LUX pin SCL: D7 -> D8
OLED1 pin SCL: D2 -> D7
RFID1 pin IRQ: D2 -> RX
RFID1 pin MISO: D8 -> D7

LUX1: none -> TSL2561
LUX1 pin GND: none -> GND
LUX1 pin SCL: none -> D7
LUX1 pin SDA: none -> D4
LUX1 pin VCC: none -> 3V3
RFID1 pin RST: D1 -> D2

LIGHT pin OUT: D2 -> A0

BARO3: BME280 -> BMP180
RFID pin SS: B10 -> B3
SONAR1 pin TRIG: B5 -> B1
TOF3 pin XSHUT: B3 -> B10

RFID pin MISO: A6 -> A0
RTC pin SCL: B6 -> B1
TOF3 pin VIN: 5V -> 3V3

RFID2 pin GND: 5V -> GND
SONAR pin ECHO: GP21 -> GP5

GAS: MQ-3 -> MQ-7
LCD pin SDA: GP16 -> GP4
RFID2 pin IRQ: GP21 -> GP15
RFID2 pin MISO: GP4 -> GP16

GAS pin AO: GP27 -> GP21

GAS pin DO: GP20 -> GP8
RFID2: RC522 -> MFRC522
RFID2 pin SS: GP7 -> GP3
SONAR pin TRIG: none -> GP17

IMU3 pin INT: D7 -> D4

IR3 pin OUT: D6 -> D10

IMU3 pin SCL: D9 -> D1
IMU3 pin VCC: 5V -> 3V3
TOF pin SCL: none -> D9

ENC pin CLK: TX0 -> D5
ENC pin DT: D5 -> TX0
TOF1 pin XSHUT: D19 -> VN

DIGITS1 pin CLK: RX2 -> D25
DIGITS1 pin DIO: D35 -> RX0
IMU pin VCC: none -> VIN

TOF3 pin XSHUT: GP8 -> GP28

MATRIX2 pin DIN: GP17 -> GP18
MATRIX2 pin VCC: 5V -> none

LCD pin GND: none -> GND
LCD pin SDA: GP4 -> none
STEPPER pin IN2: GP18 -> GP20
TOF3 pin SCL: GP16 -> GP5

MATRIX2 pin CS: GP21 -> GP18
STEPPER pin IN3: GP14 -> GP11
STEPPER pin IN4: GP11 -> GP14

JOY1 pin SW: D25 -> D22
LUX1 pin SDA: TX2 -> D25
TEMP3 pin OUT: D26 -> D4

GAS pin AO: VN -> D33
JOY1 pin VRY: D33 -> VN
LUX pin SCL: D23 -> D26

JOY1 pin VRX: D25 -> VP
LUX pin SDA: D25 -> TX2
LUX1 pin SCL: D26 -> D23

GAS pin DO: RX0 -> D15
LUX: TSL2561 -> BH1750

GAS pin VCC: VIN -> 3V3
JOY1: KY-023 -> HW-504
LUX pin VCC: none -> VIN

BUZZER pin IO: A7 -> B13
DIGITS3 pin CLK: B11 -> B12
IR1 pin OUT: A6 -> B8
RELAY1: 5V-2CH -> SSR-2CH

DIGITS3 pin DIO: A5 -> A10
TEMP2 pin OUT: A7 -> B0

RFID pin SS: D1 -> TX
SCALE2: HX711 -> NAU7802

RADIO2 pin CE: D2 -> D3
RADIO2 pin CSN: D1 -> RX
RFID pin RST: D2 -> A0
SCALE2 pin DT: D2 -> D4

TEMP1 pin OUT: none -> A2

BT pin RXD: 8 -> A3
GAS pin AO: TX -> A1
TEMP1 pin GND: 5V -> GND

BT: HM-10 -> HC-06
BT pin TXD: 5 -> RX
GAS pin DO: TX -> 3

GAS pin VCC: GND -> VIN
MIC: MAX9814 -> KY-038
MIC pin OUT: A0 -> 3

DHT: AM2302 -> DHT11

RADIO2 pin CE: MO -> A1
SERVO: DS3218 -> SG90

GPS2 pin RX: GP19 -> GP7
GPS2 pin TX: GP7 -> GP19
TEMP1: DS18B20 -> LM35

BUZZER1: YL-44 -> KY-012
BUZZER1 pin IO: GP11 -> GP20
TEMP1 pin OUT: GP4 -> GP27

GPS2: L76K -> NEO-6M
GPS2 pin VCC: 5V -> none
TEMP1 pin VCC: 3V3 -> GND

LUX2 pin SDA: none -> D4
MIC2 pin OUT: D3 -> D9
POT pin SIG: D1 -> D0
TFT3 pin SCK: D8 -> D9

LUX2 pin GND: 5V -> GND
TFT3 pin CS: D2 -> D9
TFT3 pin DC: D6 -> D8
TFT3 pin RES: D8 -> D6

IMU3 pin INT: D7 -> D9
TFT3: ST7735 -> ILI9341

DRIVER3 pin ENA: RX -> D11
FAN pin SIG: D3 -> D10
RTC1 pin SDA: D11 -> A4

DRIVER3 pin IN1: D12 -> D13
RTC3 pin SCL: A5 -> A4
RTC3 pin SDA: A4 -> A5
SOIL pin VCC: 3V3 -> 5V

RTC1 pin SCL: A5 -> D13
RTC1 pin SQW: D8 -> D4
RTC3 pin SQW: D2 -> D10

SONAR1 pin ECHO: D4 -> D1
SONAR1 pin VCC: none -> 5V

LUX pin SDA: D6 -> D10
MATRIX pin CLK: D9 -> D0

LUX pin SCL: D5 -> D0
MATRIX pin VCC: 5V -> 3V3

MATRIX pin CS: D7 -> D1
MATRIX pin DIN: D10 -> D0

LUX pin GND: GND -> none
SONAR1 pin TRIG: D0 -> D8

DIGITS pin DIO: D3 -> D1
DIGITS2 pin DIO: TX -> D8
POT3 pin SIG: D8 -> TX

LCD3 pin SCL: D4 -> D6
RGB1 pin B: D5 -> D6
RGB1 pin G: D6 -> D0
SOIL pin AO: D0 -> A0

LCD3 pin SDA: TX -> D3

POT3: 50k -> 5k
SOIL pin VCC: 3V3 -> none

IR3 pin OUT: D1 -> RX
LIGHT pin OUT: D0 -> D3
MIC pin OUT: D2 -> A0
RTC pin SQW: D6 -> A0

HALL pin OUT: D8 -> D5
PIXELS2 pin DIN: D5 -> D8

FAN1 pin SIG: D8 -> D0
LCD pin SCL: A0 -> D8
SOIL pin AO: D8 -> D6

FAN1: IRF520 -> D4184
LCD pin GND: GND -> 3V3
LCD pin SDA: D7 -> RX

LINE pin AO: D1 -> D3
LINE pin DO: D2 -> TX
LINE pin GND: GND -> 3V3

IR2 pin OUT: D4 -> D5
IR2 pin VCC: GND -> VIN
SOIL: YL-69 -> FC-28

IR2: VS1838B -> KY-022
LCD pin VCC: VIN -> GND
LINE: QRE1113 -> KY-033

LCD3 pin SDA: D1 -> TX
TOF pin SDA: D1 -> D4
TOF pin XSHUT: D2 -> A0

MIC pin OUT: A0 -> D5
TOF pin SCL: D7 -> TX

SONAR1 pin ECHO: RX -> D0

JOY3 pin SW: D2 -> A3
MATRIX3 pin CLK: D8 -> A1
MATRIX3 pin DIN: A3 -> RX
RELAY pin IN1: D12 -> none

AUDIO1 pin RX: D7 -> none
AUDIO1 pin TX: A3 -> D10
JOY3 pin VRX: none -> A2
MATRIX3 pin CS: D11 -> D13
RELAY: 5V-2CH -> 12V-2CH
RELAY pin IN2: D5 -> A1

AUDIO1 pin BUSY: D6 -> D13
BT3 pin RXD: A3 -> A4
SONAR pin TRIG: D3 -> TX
================
*Description of the task*: Go through the listing above and list every line that has the word "TRIG".

*Written response*:
SONAR1 pin TRIG: B5 -> B1
SONAR pin TRIG: none -> GP17
SONAR1 pin TRIG: D0 -> D8
SONAR pin TRIG: D3 -> TX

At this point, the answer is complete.